### DATA LISTING
◇ ◇ ◇ ◇ ◇ ◇ ◇

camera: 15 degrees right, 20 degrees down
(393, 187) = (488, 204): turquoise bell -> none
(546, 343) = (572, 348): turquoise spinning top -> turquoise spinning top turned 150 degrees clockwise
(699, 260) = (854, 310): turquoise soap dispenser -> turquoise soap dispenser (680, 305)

◇ ◇ ◇ ◇ ◇ ◇ ◇

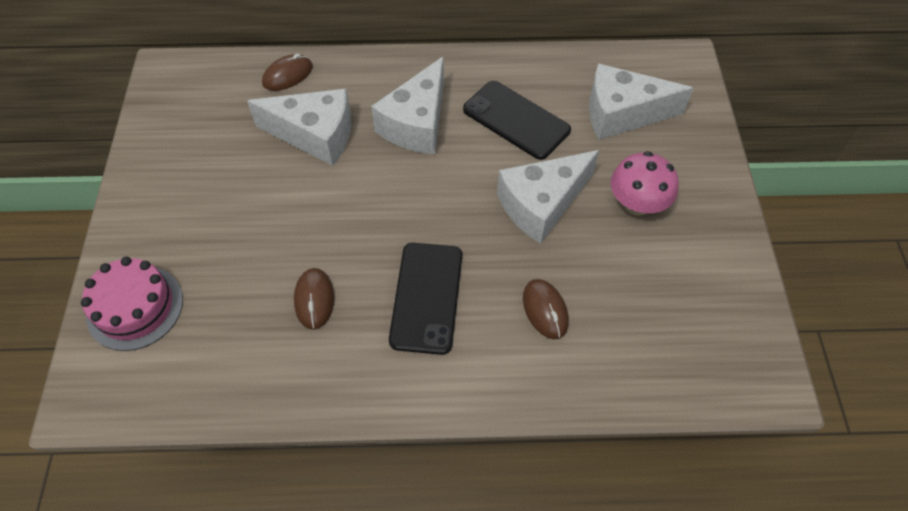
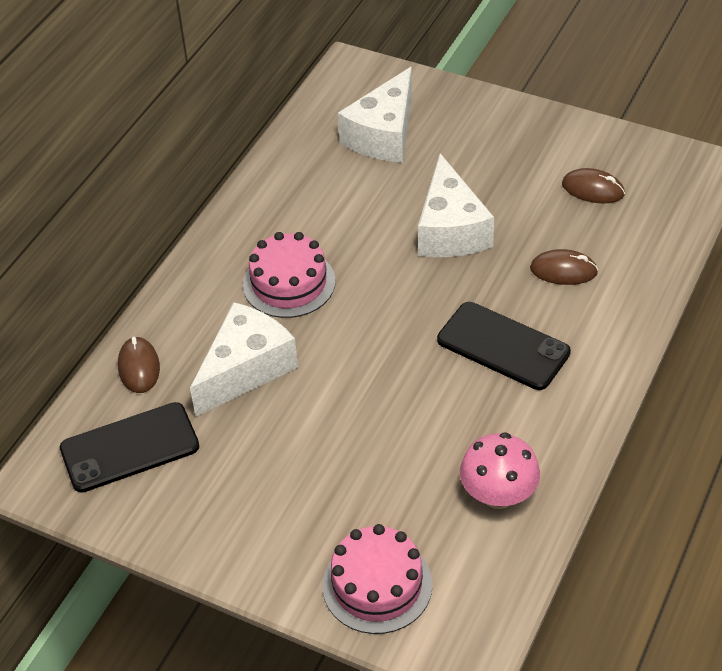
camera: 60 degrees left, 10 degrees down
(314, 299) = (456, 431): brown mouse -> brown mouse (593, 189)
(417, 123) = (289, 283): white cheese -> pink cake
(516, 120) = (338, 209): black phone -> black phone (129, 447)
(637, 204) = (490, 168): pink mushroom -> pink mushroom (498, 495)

◇ ◇ ◇ ◇ ◇ ◇ ◇

### INSTRUCTIONS FOR THE TASK
Show all lines in the entries above where the string "turquoise" appears.

### REPLY
(393, 187) = (488, 204): turquoise bell -> none
(546, 343) = (572, 348): turquoise spinning top -> turquoise spinning top turned 150 degrees clockwise
(699, 260) = (854, 310): turquoise soap dispenser -> turquoise soap dispenser (680, 305)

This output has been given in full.